=== Section Start ===

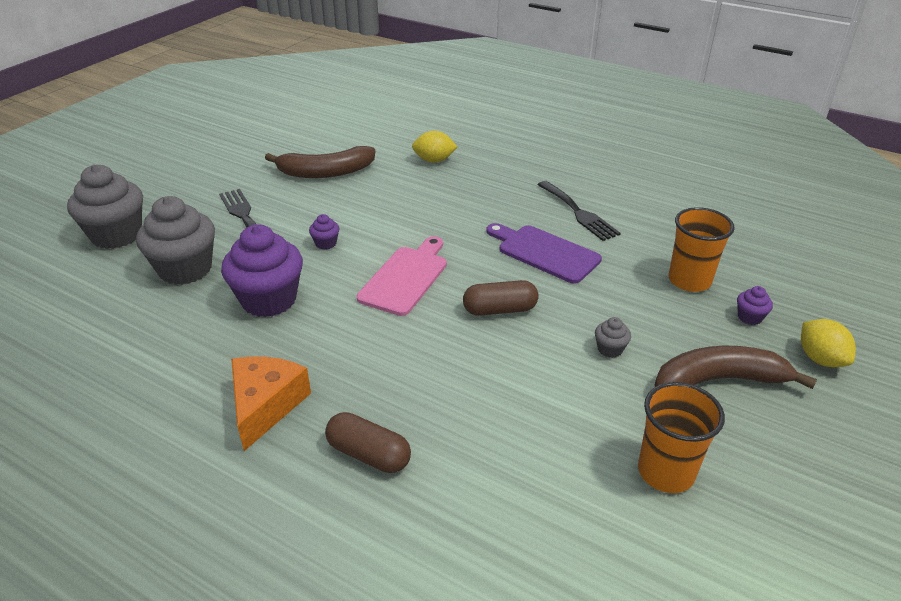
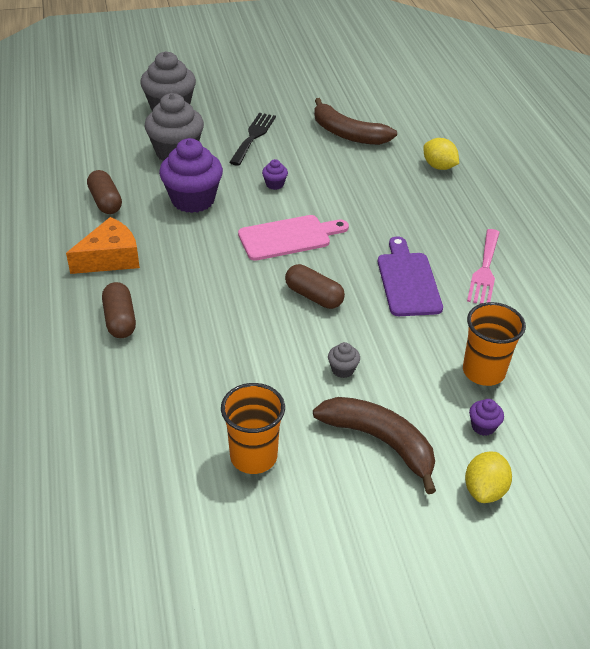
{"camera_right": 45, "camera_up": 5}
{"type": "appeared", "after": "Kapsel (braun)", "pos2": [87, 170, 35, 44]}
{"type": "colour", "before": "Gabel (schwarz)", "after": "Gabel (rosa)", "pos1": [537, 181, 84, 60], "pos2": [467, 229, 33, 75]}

=== Section End ===
=== Section Start ===

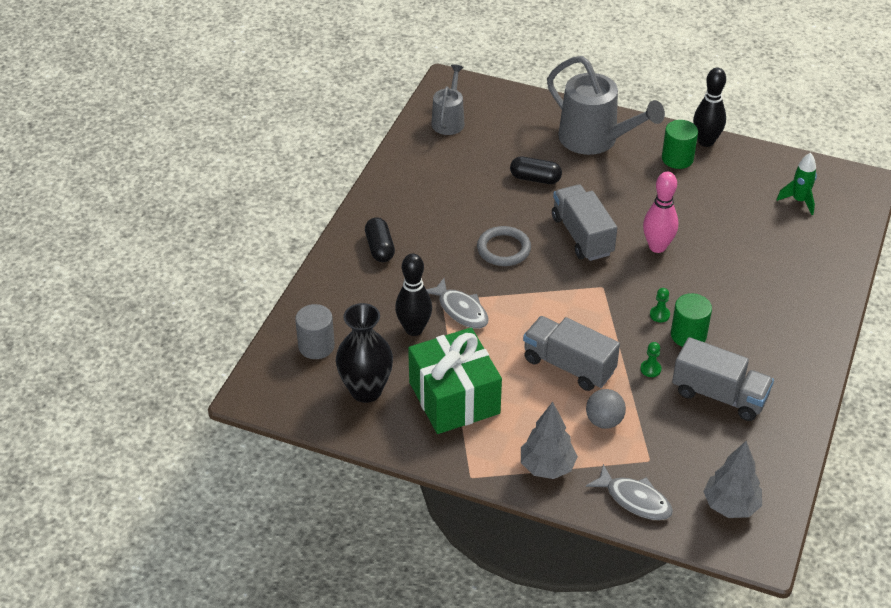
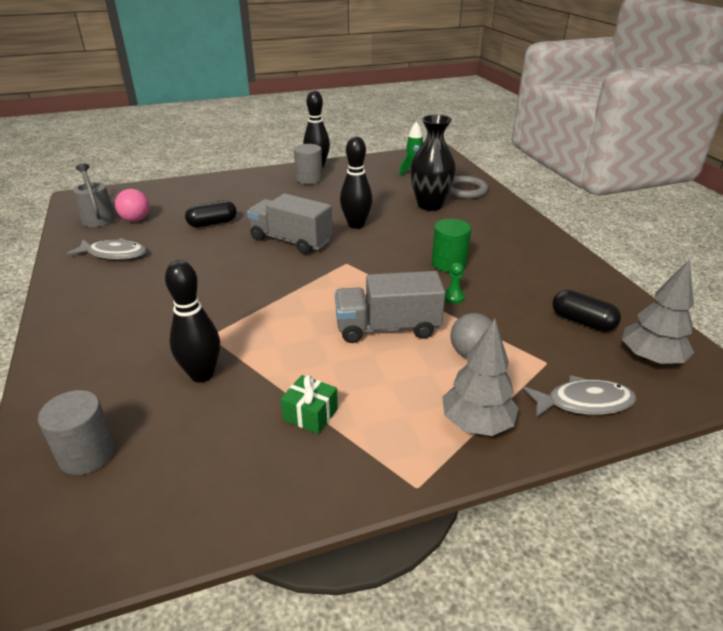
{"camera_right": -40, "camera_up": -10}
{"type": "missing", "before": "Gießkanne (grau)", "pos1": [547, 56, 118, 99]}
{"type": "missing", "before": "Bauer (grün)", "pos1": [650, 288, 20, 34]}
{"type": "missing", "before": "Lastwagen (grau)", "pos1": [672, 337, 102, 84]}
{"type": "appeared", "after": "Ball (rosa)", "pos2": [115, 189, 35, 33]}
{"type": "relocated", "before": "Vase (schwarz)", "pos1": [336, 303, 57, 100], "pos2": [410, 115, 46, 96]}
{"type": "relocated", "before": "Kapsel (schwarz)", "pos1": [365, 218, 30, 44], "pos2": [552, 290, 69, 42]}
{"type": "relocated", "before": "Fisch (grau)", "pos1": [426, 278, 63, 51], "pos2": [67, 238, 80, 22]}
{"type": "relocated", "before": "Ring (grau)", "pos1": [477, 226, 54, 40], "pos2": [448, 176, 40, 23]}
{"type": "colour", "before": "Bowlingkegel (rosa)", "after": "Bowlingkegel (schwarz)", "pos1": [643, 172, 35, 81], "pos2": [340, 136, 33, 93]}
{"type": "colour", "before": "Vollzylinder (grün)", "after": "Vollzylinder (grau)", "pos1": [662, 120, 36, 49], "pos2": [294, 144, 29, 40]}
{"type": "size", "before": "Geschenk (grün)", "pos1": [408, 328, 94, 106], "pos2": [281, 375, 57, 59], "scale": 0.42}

=== Section End ===

- _WHAT THE TASK REQUIRES_
Among the lines above, list those that contain the word "colour".

- _YOUR RESPONSE_
{"type": "colour", "before": "Gabel (schwarz)", "after": "Gabel (rosa)", "pos1": [537, 181, 84, 60], "pos2": [467, 229, 33, 75]}
{"type": "colour", "before": "Bowlingkegel (rosa)", "after": "Bowlingkegel (schwarz)", "pos1": [643, 172, 35, 81], "pos2": [340, 136, 33, 93]}
{"type": "colour", "before": "Vollzylinder (grün)", "after": "Vollzylinder (grau)", "pos1": [662, 120, 36, 49], "pos2": [294, 144, 29, 40]}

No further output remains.